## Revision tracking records
════════════════

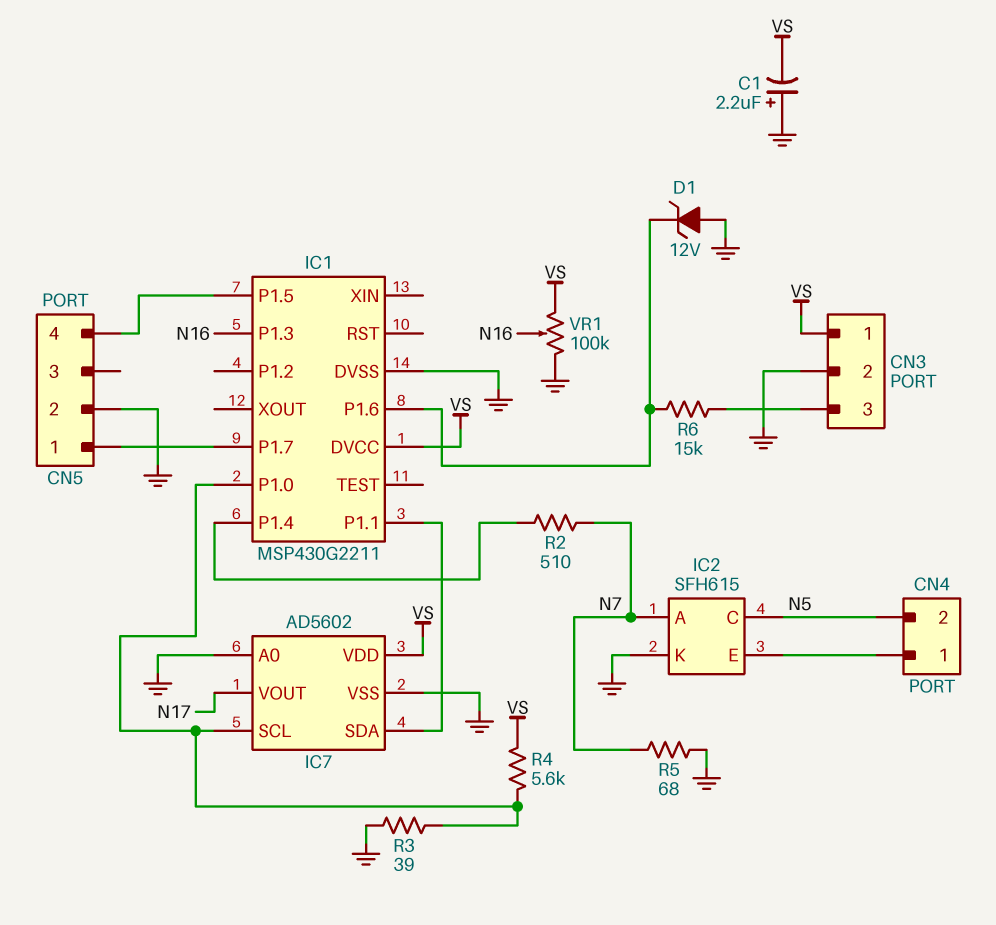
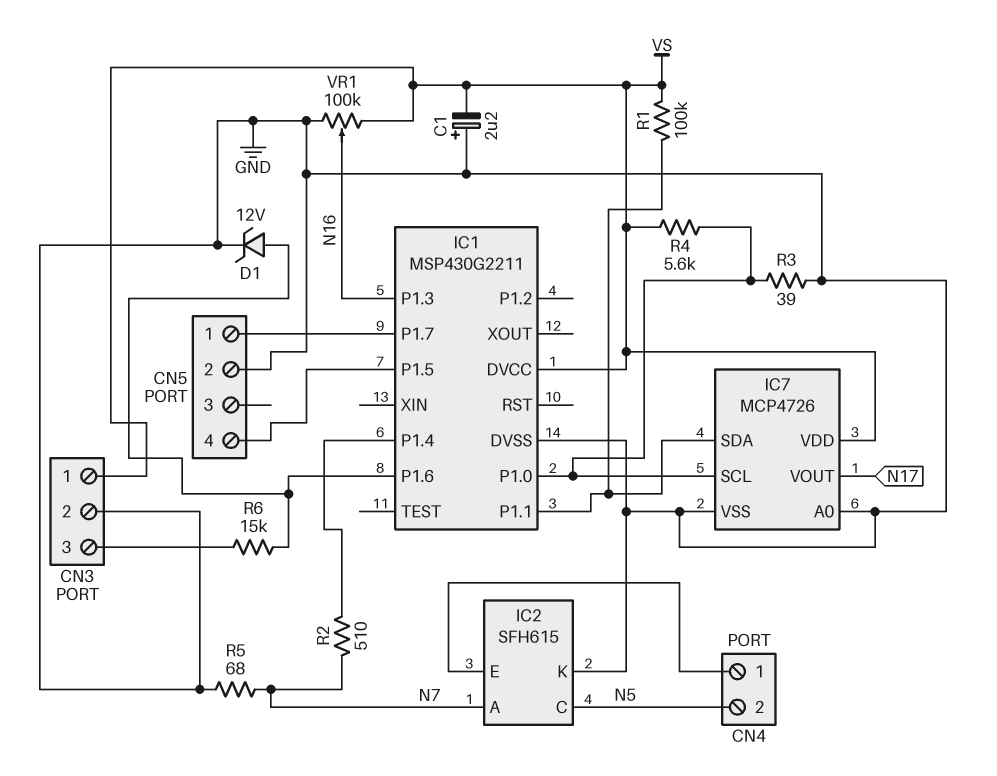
D1: zener 12V (A GND, K IC1/P1.6) -> zener 12V (A IC1/P1.6, K GND)
IC7: AD5602 -> MCP4726
R1: none -> 100k (IC1/P1.1, VS)

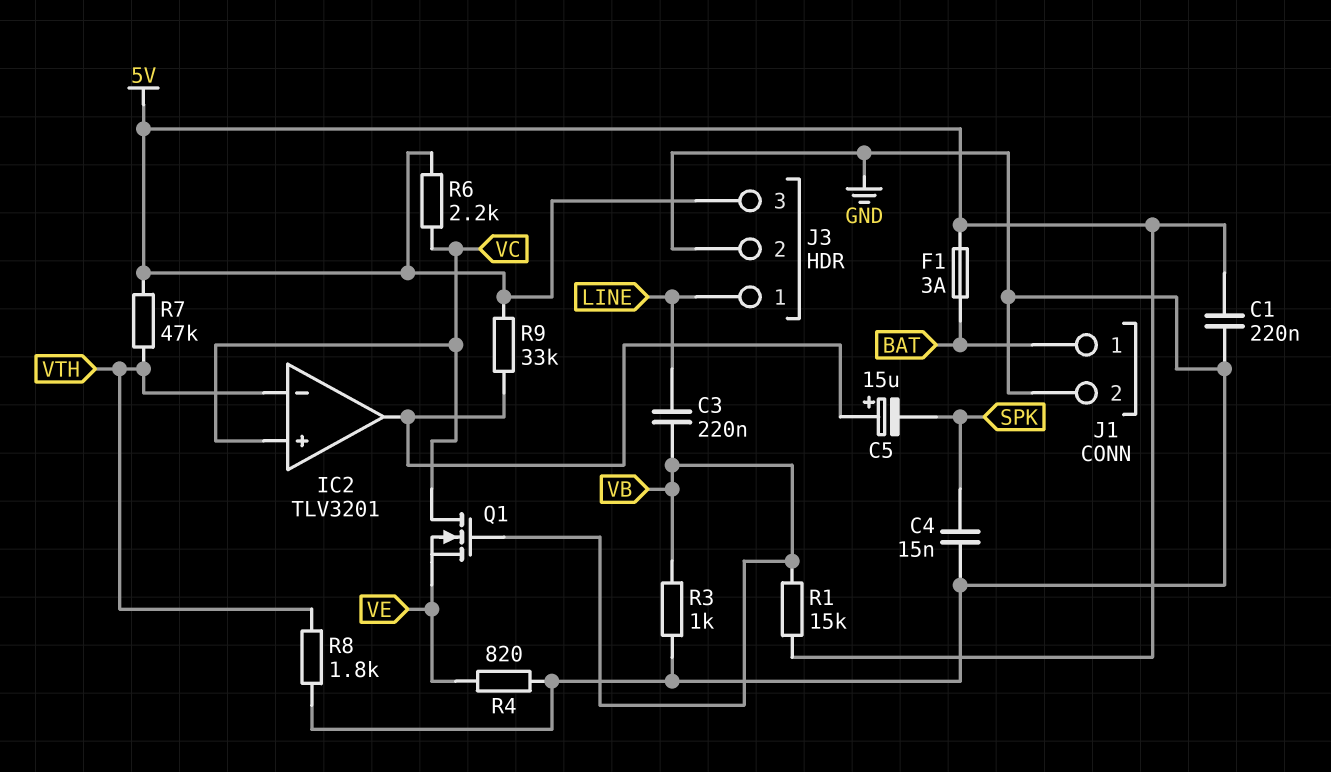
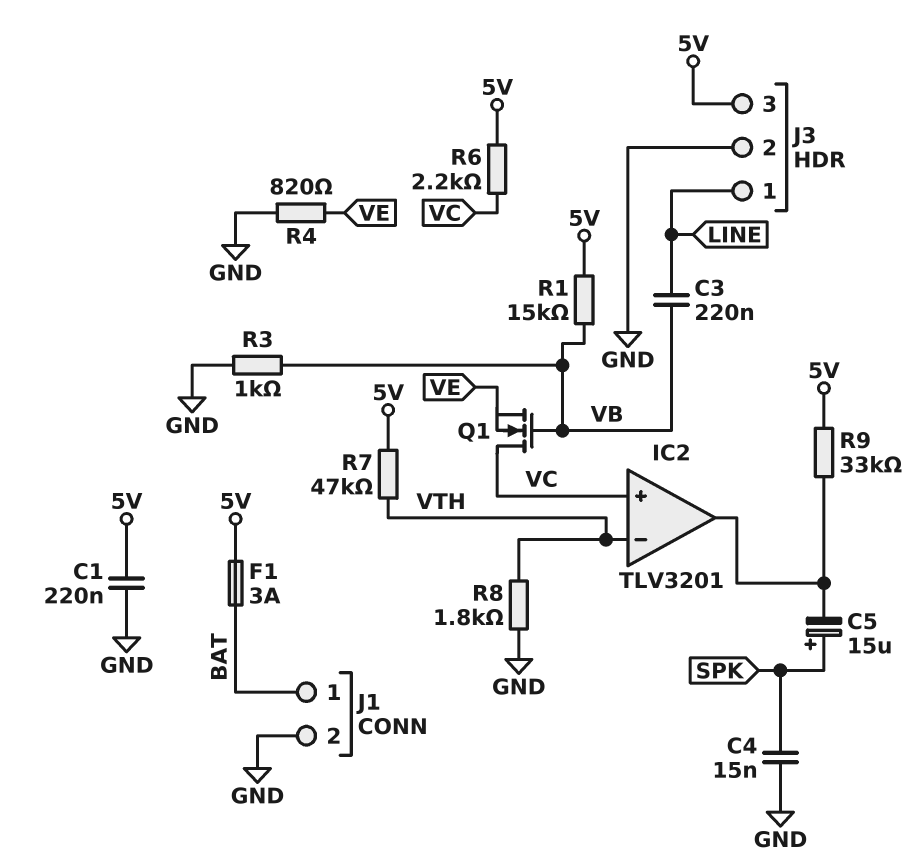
C5: 15uF (plus IC2/out, minus SPK) -> 15uF (plus SPK, minus IC2/out)

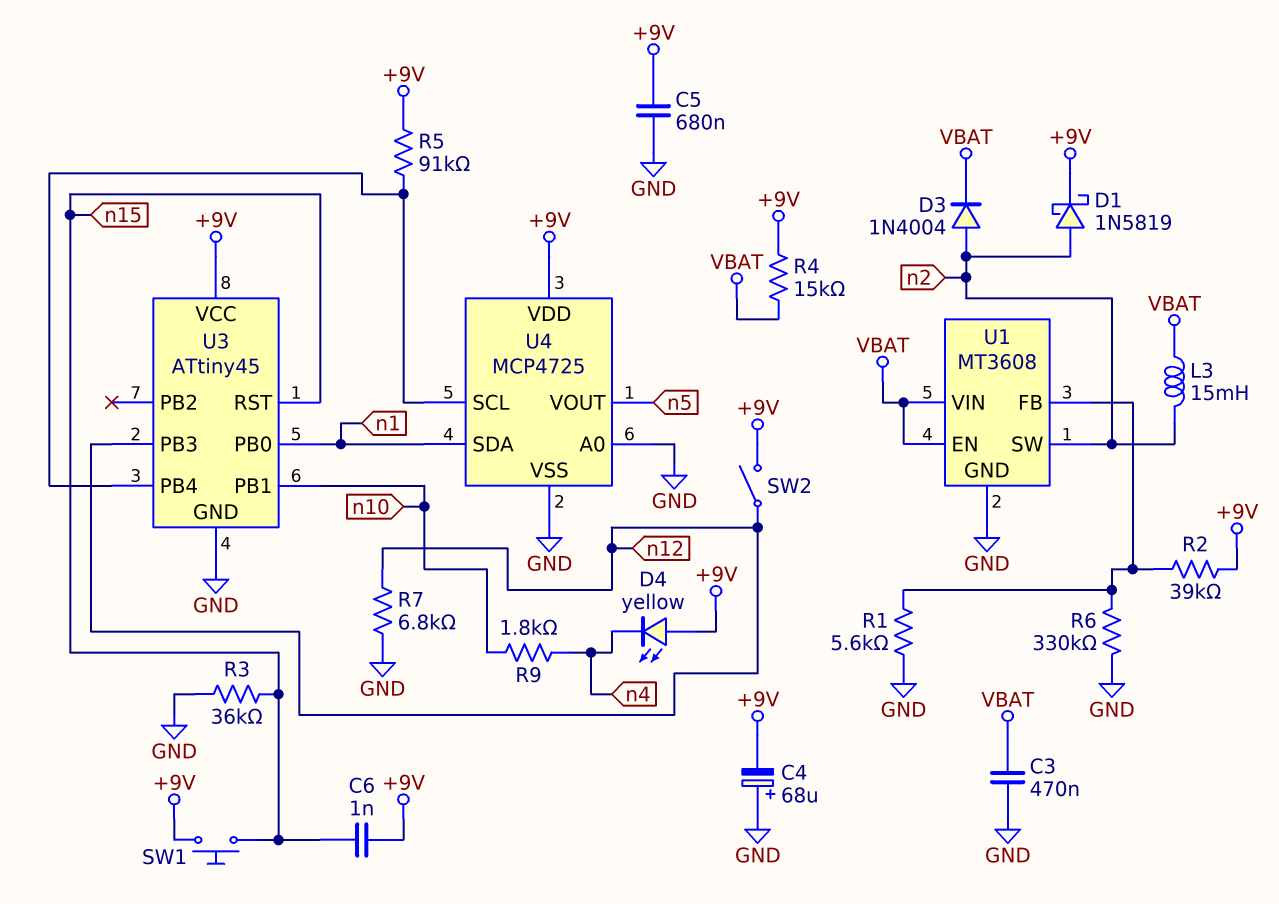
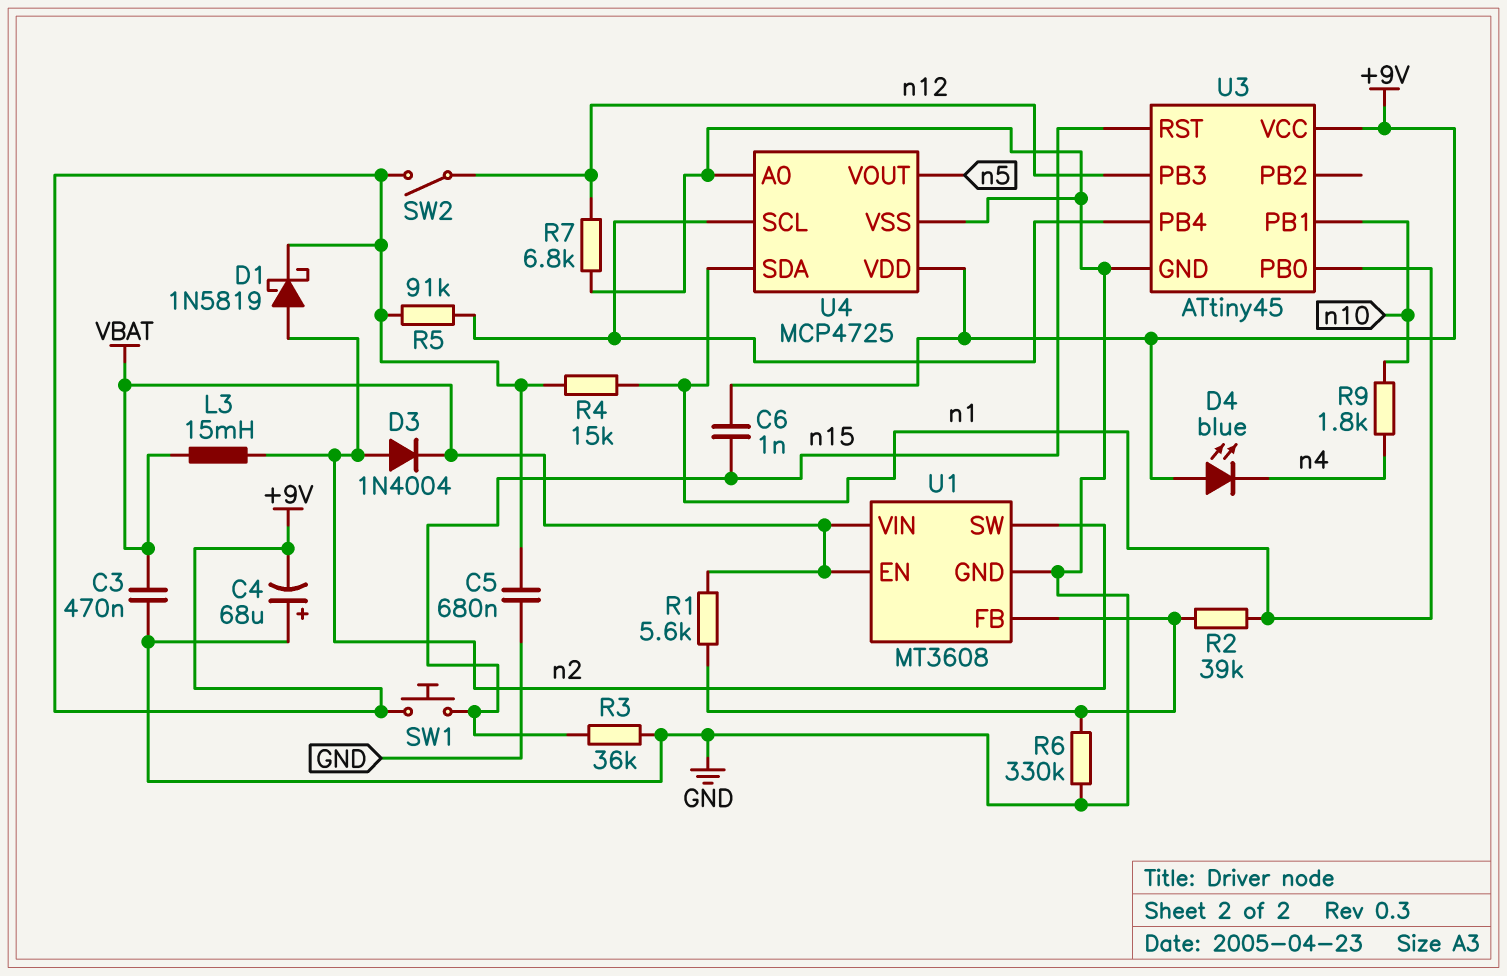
D4: LED yellow (A +9V, K n4) -> LED blue (A +9V, K n4)
R1: 5.6k (GND, U1/FB) -> 5.6k (U1/FB, VBAT)
R2: 39k (+9V, U1/FB) -> 39k (U1/FB, n1)
R4: 15k (+9V, VBAT) -> 15k (+9V, n1)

════════════════

## What you have to do
Produce a word-for-word copy of the records, omitting all images.

## Output for this exercise
D1: zener 12V (A GND, K IC1/P1.6) -> zener 12V (A IC1/P1.6, K GND)
IC7: AD5602 -> MCP4726
R1: none -> 100k (IC1/P1.1, VS)

C5: 15uF (plus IC2/out, minus SPK) -> 15uF (plus SPK, minus IC2/out)

D4: LED yellow (A +9V, K n4) -> LED blue (A +9V, K n4)
R1: 5.6k (GND, U1/FB) -> 5.6k (U1/FB, VBAT)
R2: 39k (+9V, U1/FB) -> 39k (U1/FB, n1)
R4: 15k (+9V, VBAT) -> 15k (+9V, n1)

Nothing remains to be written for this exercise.